** EXERCISE DIRECTIONS **
Going from the top of the data below, give again each line through the one containing "R9: 360 (OPTO, U4/OUT) -> 680 (OPTO, U4/OUT)", both ends kept.

** DATASET ENTRIES **
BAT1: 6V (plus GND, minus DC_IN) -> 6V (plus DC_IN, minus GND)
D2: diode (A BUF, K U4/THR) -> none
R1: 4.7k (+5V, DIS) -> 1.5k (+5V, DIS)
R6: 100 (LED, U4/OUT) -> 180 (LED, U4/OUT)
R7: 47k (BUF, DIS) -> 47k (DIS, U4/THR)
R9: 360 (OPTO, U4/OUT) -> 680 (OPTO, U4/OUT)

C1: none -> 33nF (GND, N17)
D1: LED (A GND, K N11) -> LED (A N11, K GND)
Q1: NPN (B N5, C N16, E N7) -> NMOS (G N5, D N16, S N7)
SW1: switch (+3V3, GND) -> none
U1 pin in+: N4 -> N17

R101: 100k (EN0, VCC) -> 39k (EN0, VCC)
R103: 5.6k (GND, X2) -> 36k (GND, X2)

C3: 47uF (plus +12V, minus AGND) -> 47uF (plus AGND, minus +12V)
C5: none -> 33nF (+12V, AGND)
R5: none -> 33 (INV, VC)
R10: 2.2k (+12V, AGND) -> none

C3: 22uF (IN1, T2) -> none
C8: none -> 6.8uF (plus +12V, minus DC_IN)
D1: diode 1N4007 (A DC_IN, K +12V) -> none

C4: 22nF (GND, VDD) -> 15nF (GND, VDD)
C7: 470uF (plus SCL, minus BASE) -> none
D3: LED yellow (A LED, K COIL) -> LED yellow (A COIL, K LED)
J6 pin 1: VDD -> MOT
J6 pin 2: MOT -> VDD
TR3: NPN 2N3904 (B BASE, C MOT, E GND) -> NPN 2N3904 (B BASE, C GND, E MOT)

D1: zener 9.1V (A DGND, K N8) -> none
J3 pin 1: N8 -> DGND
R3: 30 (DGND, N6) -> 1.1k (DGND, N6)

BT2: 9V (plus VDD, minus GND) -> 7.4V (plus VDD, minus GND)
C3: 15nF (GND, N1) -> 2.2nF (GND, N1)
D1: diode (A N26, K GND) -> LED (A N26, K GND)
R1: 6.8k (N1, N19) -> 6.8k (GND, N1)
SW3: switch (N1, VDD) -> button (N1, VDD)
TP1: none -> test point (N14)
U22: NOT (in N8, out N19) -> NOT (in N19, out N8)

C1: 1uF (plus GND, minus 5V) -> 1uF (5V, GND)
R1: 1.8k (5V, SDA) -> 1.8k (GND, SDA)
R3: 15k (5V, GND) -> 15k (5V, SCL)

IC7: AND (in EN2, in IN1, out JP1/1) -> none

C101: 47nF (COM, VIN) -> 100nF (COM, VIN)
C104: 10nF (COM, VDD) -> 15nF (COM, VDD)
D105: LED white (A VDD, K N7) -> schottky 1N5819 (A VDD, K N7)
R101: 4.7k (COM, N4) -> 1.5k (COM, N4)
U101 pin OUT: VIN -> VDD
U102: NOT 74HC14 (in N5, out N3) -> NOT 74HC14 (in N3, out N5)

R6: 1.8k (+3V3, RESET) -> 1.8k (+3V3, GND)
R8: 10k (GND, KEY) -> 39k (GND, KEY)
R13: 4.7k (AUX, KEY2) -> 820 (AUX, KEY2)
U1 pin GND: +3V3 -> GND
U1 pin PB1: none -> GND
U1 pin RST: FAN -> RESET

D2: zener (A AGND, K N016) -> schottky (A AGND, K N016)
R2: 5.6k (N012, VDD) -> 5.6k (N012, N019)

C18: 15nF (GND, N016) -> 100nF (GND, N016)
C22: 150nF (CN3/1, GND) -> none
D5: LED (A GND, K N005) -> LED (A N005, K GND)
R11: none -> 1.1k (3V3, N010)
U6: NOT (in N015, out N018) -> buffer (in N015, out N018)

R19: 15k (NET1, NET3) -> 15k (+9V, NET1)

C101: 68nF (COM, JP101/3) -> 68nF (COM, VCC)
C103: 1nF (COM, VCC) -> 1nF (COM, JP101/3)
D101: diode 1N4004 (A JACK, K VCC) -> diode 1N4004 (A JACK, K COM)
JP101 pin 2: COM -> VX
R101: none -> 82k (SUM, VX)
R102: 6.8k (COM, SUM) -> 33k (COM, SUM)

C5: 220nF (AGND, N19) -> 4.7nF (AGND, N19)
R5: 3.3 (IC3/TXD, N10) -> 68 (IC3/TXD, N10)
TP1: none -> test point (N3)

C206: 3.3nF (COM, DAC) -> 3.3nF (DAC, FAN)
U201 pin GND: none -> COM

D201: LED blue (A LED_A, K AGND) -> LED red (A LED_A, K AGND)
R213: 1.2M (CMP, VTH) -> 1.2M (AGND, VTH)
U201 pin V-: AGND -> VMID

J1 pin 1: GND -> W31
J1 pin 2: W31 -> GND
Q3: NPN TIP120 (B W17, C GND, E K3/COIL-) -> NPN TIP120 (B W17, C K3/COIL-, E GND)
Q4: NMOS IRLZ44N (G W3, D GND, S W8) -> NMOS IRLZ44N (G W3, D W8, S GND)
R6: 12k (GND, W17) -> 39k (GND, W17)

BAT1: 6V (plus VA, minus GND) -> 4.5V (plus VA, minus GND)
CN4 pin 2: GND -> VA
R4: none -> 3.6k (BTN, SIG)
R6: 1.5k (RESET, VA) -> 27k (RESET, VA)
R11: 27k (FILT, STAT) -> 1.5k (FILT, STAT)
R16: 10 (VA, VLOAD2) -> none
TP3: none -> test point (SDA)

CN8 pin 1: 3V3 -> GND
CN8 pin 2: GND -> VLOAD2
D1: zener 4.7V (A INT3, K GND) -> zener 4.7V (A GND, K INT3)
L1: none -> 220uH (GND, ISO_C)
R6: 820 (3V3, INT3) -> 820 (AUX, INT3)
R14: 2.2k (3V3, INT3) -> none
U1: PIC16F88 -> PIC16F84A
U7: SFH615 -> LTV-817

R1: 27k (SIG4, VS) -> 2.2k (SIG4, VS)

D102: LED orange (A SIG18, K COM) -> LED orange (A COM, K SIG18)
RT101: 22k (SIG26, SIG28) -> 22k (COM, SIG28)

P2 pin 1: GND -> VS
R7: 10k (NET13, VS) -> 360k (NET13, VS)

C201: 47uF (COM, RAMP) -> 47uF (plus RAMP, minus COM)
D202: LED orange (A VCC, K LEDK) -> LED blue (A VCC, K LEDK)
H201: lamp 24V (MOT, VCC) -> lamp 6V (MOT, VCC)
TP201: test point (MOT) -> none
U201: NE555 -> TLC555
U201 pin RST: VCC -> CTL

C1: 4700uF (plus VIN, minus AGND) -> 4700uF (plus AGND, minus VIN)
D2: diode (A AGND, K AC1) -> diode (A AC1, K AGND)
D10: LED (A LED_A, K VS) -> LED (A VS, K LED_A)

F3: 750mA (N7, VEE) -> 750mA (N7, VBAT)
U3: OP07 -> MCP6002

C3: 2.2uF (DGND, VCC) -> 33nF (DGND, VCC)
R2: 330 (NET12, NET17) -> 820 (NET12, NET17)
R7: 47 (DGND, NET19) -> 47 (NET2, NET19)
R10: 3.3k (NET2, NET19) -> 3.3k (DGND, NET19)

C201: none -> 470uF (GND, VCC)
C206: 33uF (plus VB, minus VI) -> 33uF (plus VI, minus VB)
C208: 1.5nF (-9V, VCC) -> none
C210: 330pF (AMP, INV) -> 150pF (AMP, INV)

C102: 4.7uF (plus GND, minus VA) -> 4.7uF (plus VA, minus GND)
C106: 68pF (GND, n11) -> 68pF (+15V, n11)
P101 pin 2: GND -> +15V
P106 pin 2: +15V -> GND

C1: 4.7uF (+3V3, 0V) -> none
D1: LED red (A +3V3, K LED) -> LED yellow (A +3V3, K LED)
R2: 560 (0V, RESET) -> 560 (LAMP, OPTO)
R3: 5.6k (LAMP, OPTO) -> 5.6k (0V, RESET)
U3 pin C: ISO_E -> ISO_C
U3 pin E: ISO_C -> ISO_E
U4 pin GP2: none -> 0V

** REPLY TO THE EXERCISE **
BAT1: 6V (plus GND, minus DC_IN) -> 6V (plus DC_IN, minus GND)
D2: diode (A BUF, K U4/THR) -> none
R1: 4.7k (+5V, DIS) -> 1.5k (+5V, DIS)
R6: 100 (LED, U4/OUT) -> 180 (LED, U4/OUT)
R7: 47k (BUF, DIS) -> 47k (DIS, U4/THR)
R9: 360 (OPTO, U4/OUT) -> 680 (OPTO, U4/OUT)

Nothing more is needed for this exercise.